[Task item] Wherever pictures occur in the entries below, leave them out and retype the rest exactly.

[Records from a collection]
<<<<
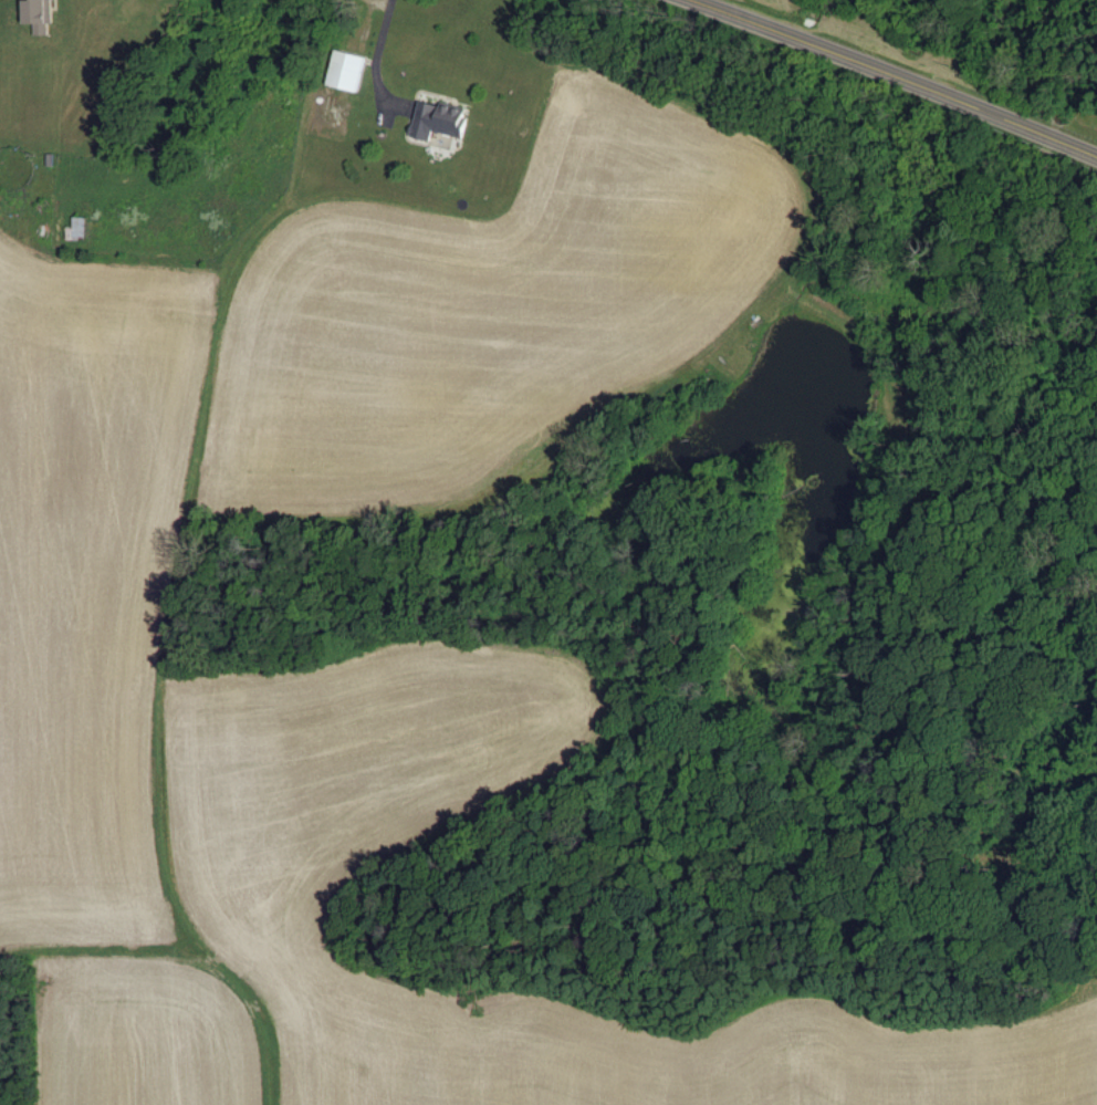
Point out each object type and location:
building: (41, 15)
road: (372, 54)
building: (348, 71)
road: (891, 77)
building: (441, 121)

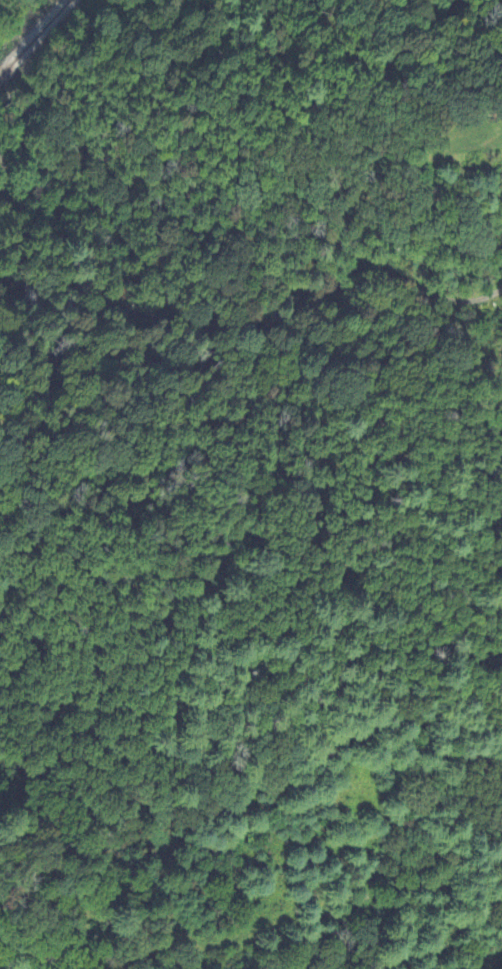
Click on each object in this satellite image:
railway: (33, 38)
road: (6, 172)
road: (262, 323)

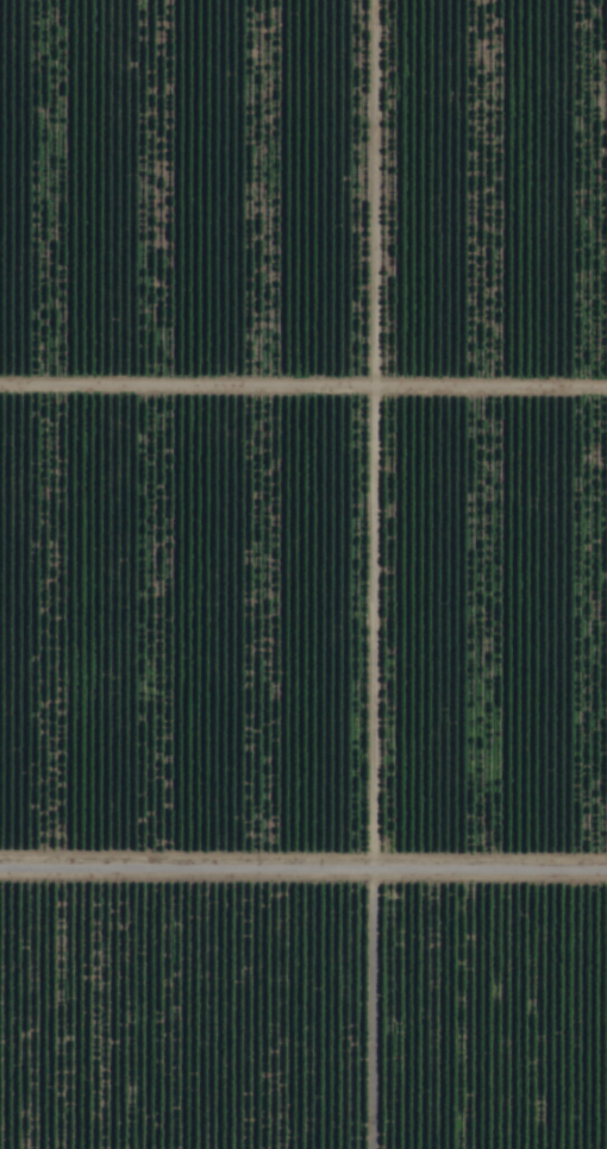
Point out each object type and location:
road: (305, 355)
crop: (303, 574)

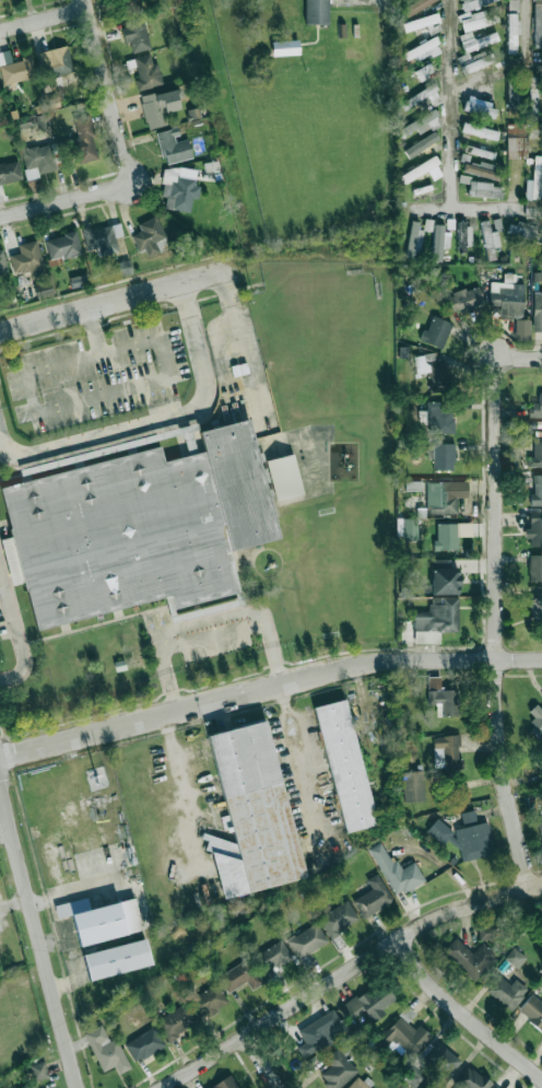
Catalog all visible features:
building: (474, 3)
building: (129, 5)
building: (416, 5)
building: (315, 12)
road: (42, 18)
building: (477, 19)
building: (420, 21)
building: (537, 24)
building: (512, 26)
road: (525, 31)
building: (135, 32)
building: (479, 41)
building: (285, 47)
building: (421, 50)
building: (475, 60)
building: (55, 61)
building: (14, 68)
building: (424, 70)
building: (146, 72)
road: (107, 91)
building: (512, 92)
building: (423, 96)
building: (534, 96)
building: (159, 106)
building: (479, 107)
building: (42, 120)
building: (418, 124)
road: (449, 129)
building: (515, 129)
building: (478, 130)
building: (534, 132)
building: (85, 138)
building: (173, 145)
building: (422, 146)
building: (515, 147)
building: (479, 151)
building: (40, 159)
building: (481, 169)
building: (9, 170)
building: (422, 170)
building: (534, 180)
building: (481, 187)
building: (178, 188)
road: (66, 200)
building: (532, 212)
building: (427, 224)
building: (449, 224)
building: (523, 230)
building: (465, 234)
building: (489, 235)
building: (150, 236)
building: (102, 237)
building: (413, 239)
building: (439, 241)
building: (62, 245)
building: (27, 258)
building: (2, 261)
building: (121, 268)
building: (42, 289)
building: (507, 298)
road: (119, 300)
building: (462, 300)
building: (536, 310)
road: (94, 330)
building: (436, 331)
road: (241, 345)
building: (431, 369)
road: (170, 378)
parking lot: (100, 379)
building: (536, 406)
building: (438, 416)
road: (158, 419)
building: (536, 450)
building: (442, 456)
building: (284, 476)
building: (536, 489)
building: (444, 496)
building: (137, 522)
building: (407, 528)
building: (534, 528)
building: (445, 536)
building: (535, 566)
building: (444, 576)
road: (497, 599)
building: (536, 608)
building: (438, 615)
road: (209, 628)
road: (17, 630)
road: (268, 689)
building: (442, 696)
building: (536, 721)
building: (449, 752)
road: (309, 763)
building: (344, 764)
building: (412, 785)
road: (185, 794)
building: (251, 813)
building: (540, 828)
building: (440, 831)
building: (473, 837)
building: (396, 871)
road: (77, 889)
building: (373, 897)
road: (14, 900)
building: (101, 919)
building: (338, 919)
building: (486, 933)
building: (307, 940)
road: (39, 941)
building: (273, 958)
building: (470, 958)
building: (116, 959)
road: (348, 973)
building: (241, 976)
building: (506, 991)
building: (208, 1001)
building: (370, 1002)
building: (532, 1010)
road: (465, 1014)
building: (175, 1022)
building: (320, 1032)
building: (403, 1034)
building: (144, 1044)
building: (106, 1050)
building: (440, 1058)
road: (266, 1063)
building: (338, 1067)
building: (38, 1071)
building: (471, 1080)
building: (226, 1083)
building: (360, 1083)
building: (25, 1086)
building: (496, 1087)

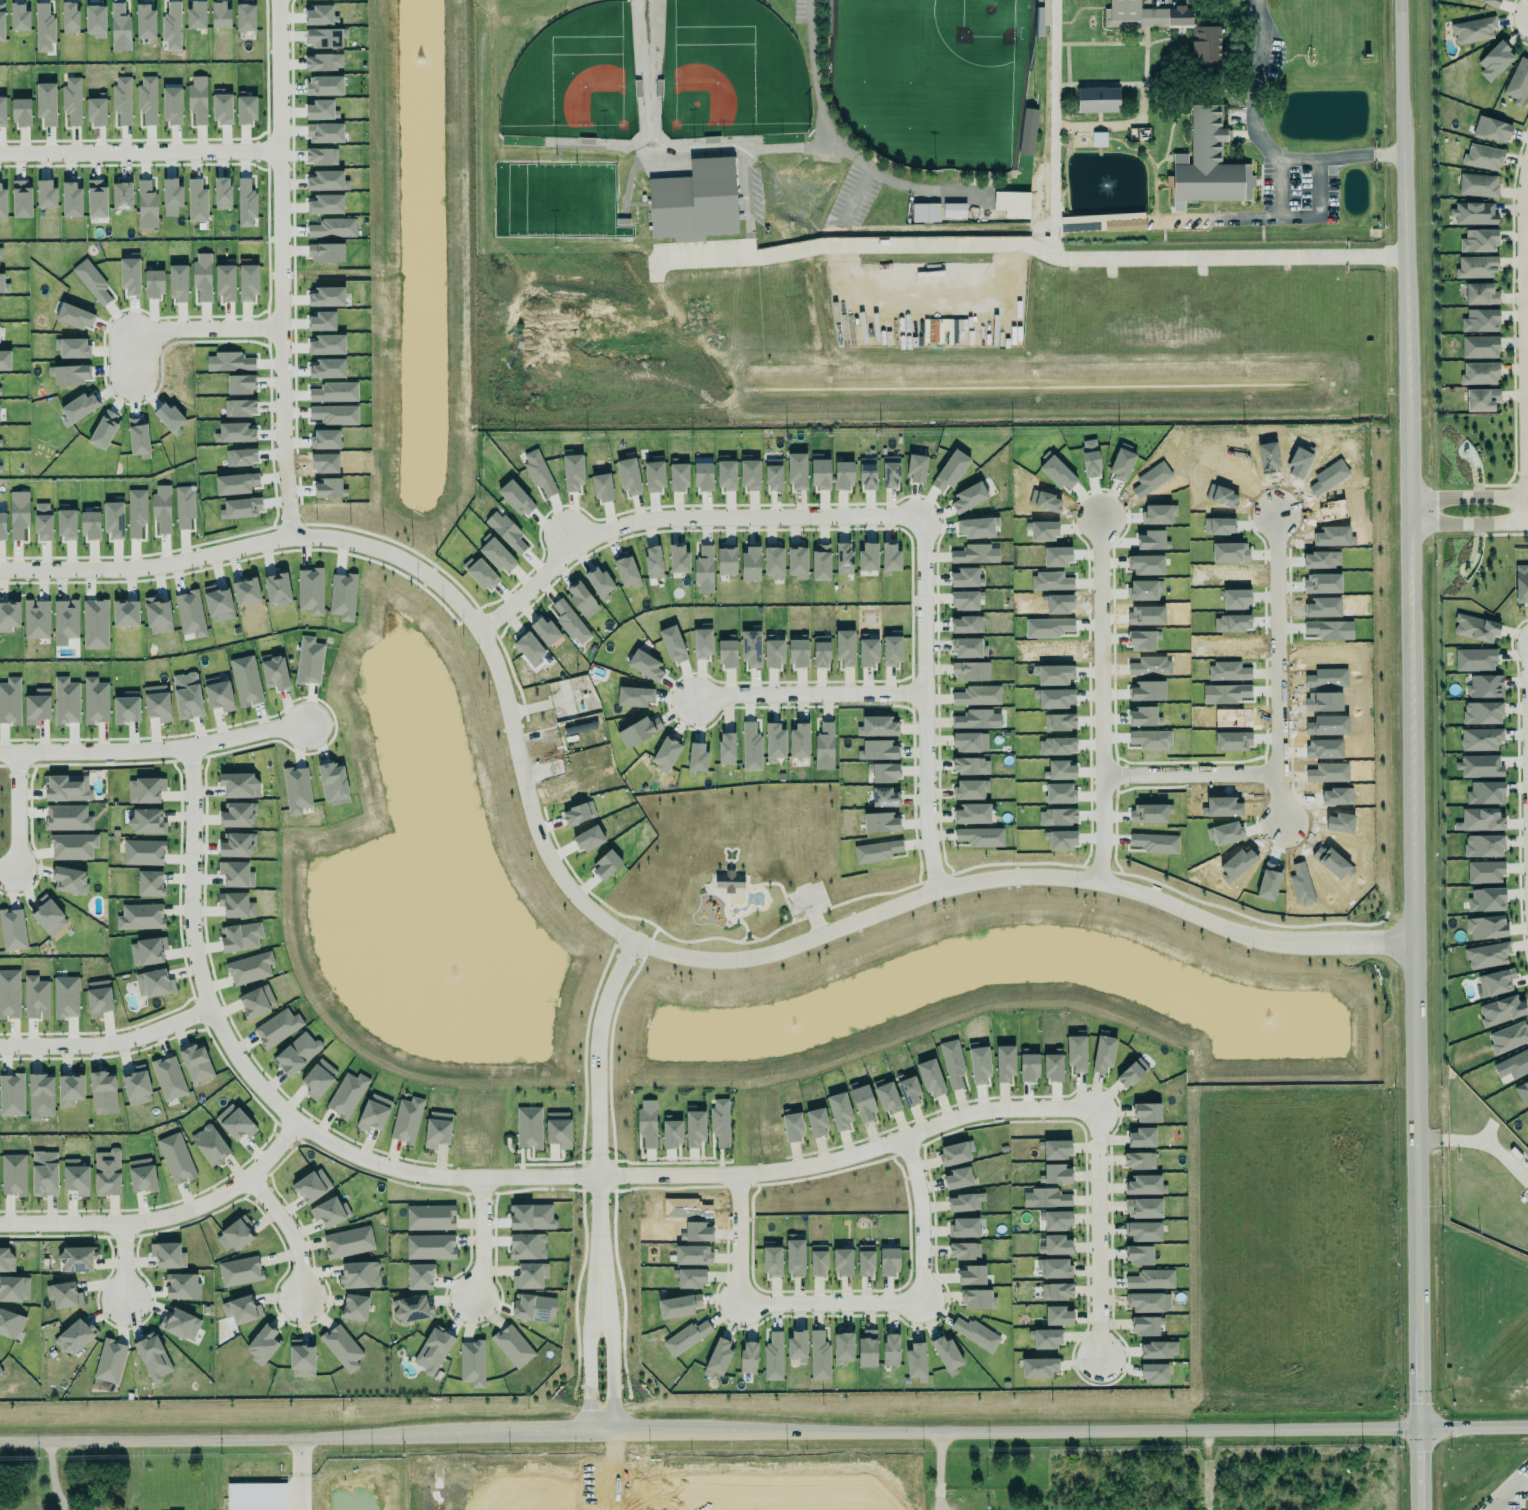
>>>>
[Answer to this task]
Point out each object type and location:
building: (41, 15)
road: (372, 54)
building: (348, 71)
road: (891, 77)
building: (441, 121)

Click on each object in this satellite image:
railway: (33, 38)
road: (6, 172)
road: (262, 323)

Point out each object type and location:
road: (305, 355)
crop: (303, 574)

Catalog all visible features:
building: (474, 3)
building: (129, 5)
building: (416, 5)
building: (315, 12)
road: (42, 18)
building: (477, 19)
building: (420, 21)
building: (537, 24)
building: (512, 26)
road: (525, 31)
building: (135, 32)
building: (479, 41)
building: (285, 47)
building: (421, 50)
building: (475, 60)
building: (55, 61)
building: (14, 68)
building: (424, 70)
building: (146, 72)
road: (107, 91)
building: (512, 92)
building: (423, 96)
building: (534, 96)
building: (159, 106)
building: (479, 107)
building: (42, 120)
building: (418, 124)
road: (449, 129)
building: (515, 129)
building: (478, 130)
building: (534, 132)
building: (85, 138)
building: (173, 145)
building: (422, 146)
building: (515, 147)
building: (479, 151)
building: (40, 159)
building: (481, 169)
building: (9, 170)
building: (422, 170)
building: (534, 180)
building: (481, 187)
building: (178, 188)
road: (66, 200)
building: (532, 212)
building: (427, 224)
building: (449, 224)
building: (523, 230)
building: (465, 234)
building: (489, 235)
building: (150, 236)
building: (102, 237)
building: (413, 239)
building: (439, 241)
building: (62, 245)
building: (27, 258)
building: (2, 261)
building: (121, 268)
building: (42, 289)
building: (507, 298)
road: (119, 300)
building: (462, 300)
building: (536, 310)
road: (94, 330)
building: (436, 331)
road: (241, 345)
building: (431, 369)
road: (170, 378)
parking lot: (100, 379)
building: (536, 406)
building: (438, 416)
road: (158, 419)
building: (536, 450)
building: (442, 456)
building: (284, 476)
building: (536, 489)
building: (444, 496)
building: (137, 522)
building: (407, 528)
building: (534, 528)
building: (445, 536)
building: (535, 566)
building: (444, 576)
road: (497, 599)
building: (536, 608)
building: (438, 615)
road: (209, 628)
road: (17, 630)
road: (268, 689)
building: (442, 696)
building: (536, 721)
building: (449, 752)
road: (309, 763)
building: (344, 764)
building: (412, 785)
road: (185, 794)
building: (251, 813)
building: (540, 828)
building: (440, 831)
building: (473, 837)
building: (396, 871)
road: (77, 889)
building: (373, 897)
road: (14, 900)
building: (101, 919)
building: (338, 919)
building: (486, 933)
building: (307, 940)
road: (39, 941)
building: (273, 958)
building: (470, 958)
building: (116, 959)
road: (348, 973)
building: (241, 976)
building: (506, 991)
building: (208, 1001)
building: (370, 1002)
building: (532, 1010)
road: (465, 1014)
building: (175, 1022)
building: (320, 1032)
building: (403, 1034)
building: (144, 1044)
building: (106, 1050)
building: (440, 1058)
road: (266, 1063)
building: (338, 1067)
building: (38, 1071)
building: (471, 1080)
building: (226, 1083)
building: (360, 1083)
building: (25, 1086)
building: (496, 1087)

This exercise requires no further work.